=== STATED PROBLEM ===
Please copy out the items unchanged, starting with the line with "black pentagon: moved 1 px right, 3 px up" and going on through the line with "pink rectangle: moved 6 px right", both included.

=== EXERCISE DATA ===
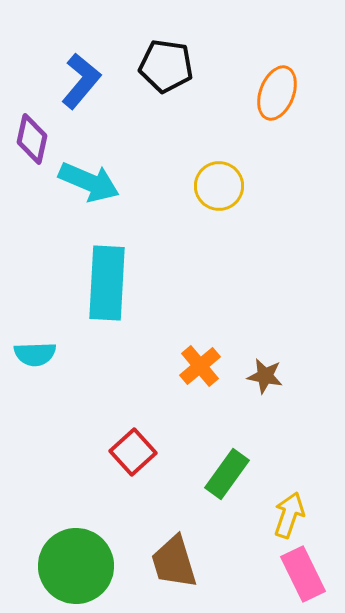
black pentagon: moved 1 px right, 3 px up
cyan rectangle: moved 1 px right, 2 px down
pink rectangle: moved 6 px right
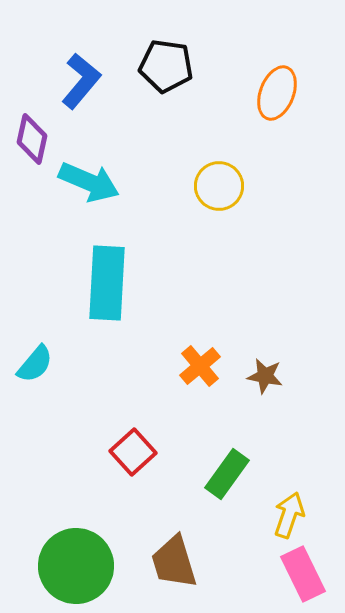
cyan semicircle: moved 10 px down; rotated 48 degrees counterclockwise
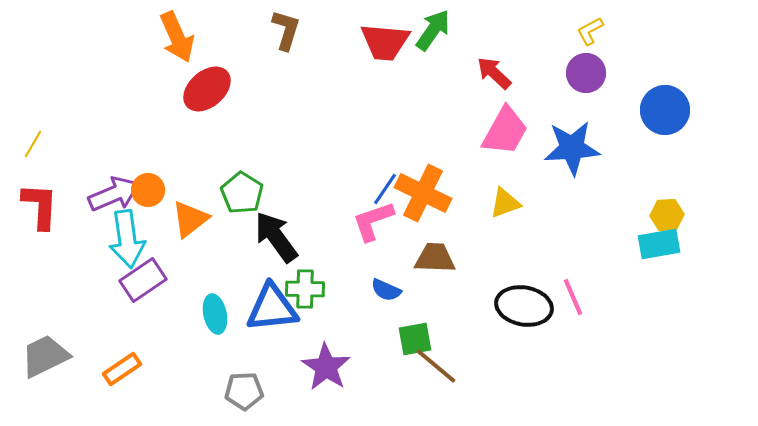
--
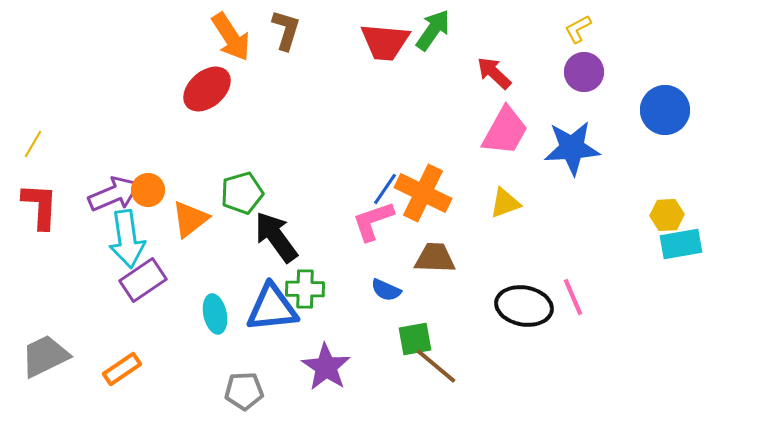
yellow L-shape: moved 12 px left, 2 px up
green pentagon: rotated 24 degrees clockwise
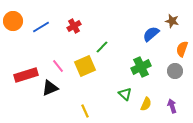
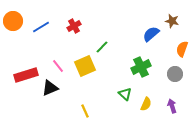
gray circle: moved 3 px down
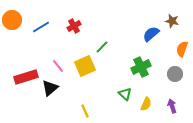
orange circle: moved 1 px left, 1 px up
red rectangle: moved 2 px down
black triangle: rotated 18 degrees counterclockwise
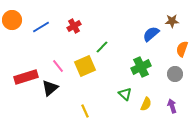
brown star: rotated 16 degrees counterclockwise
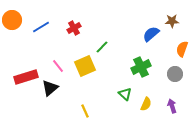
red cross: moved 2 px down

=== EXERCISE SOLUTION ===
black pentagon: moved 1 px right, 3 px up
cyan rectangle: moved 1 px right, 2 px down
pink rectangle: moved 6 px right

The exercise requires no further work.